Records supplied:

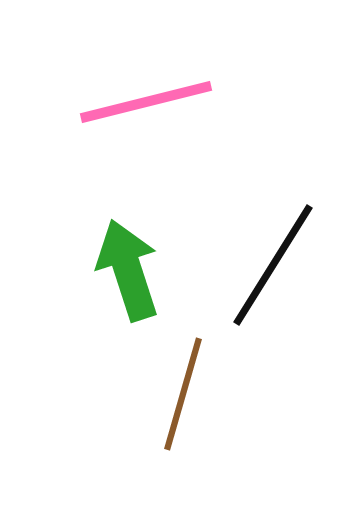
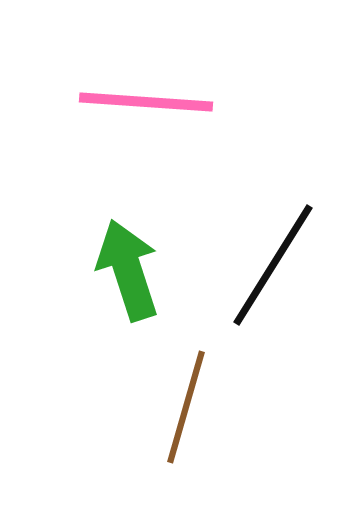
pink line: rotated 18 degrees clockwise
brown line: moved 3 px right, 13 px down
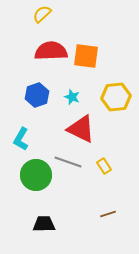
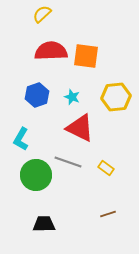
red triangle: moved 1 px left, 1 px up
yellow rectangle: moved 2 px right, 2 px down; rotated 21 degrees counterclockwise
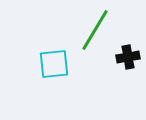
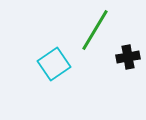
cyan square: rotated 28 degrees counterclockwise
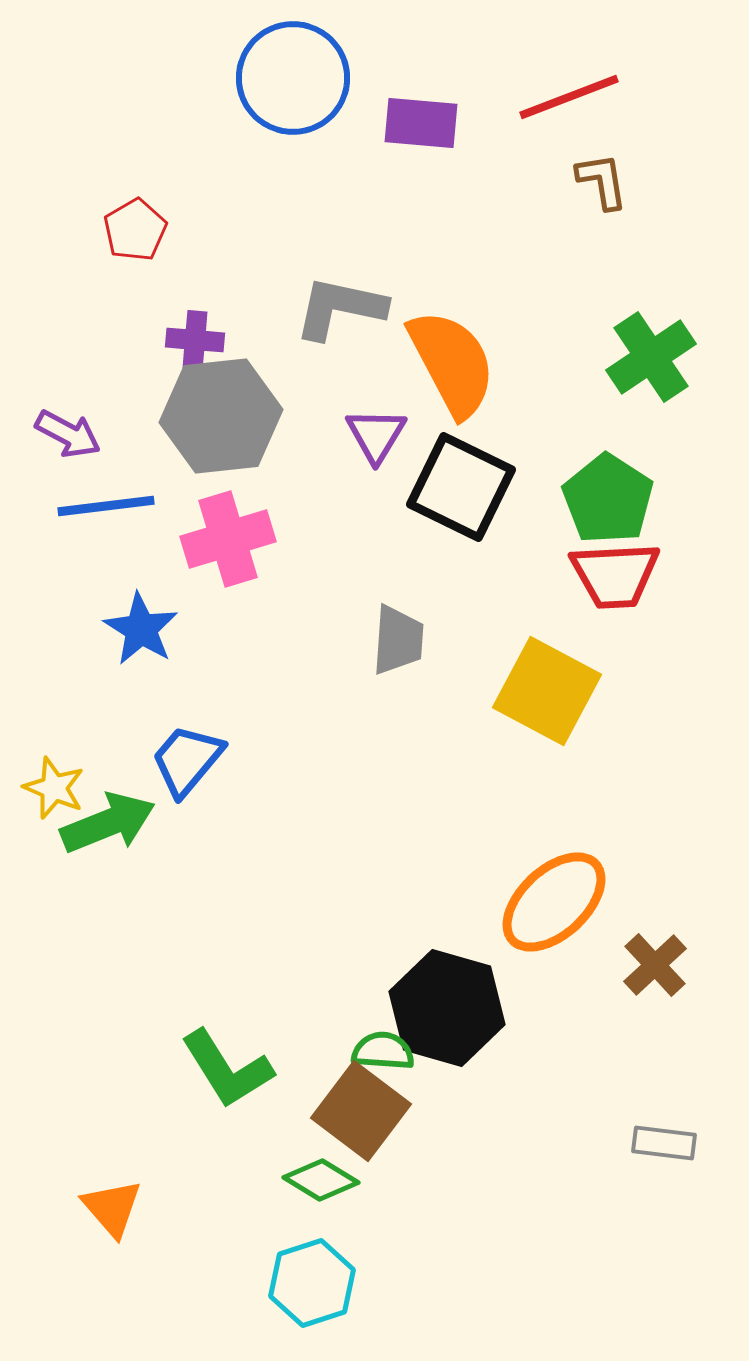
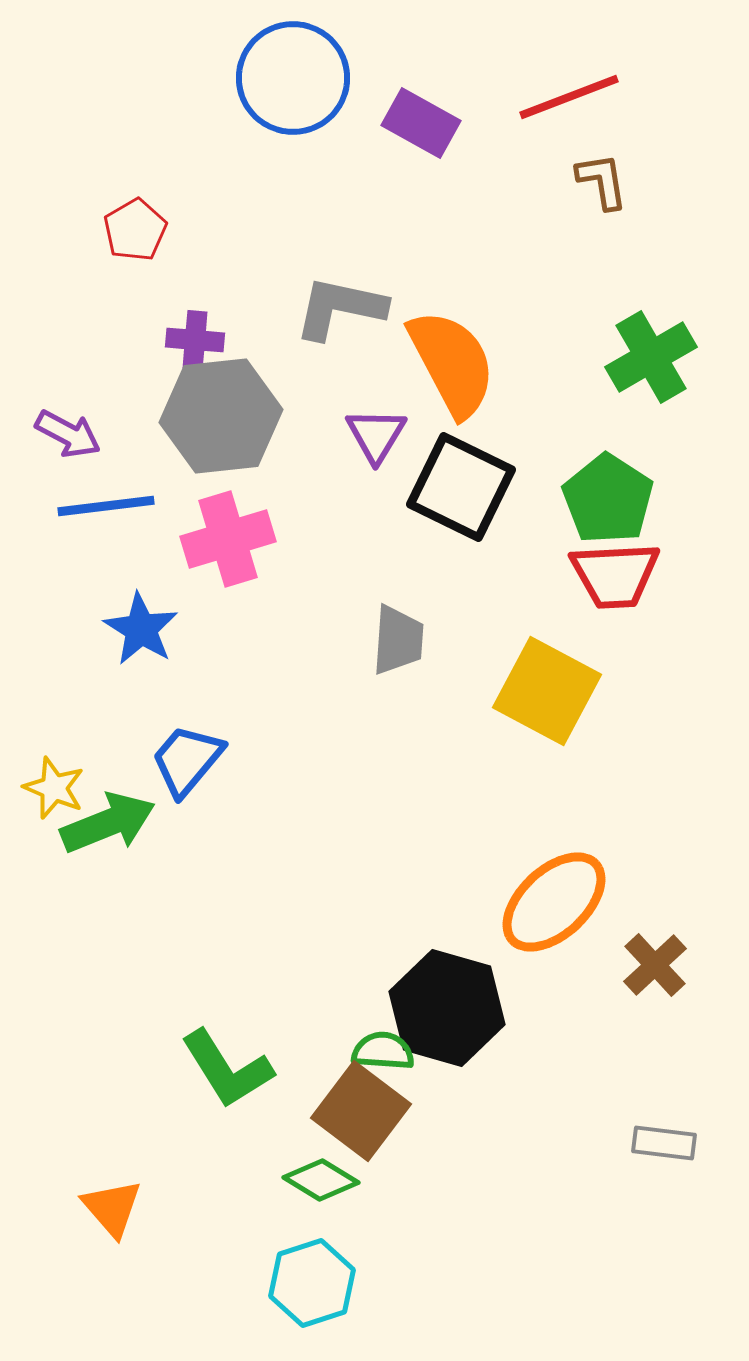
purple rectangle: rotated 24 degrees clockwise
green cross: rotated 4 degrees clockwise
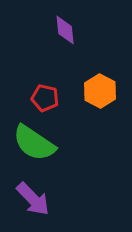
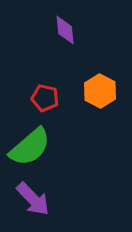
green semicircle: moved 4 px left, 4 px down; rotated 75 degrees counterclockwise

Your goal:
Restate the whole of the material word for word without the pictures.

Response to the exercise:
pink line: rotated 18 degrees clockwise
brown line: moved 3 px right, 13 px down
red triangle: moved 1 px left, 1 px up
yellow rectangle: moved 2 px right, 2 px down; rotated 21 degrees counterclockwise
cyan square: rotated 28 degrees counterclockwise
purple rectangle: rotated 24 degrees clockwise
green cross: rotated 4 degrees clockwise
green semicircle: moved 4 px left, 4 px down; rotated 75 degrees counterclockwise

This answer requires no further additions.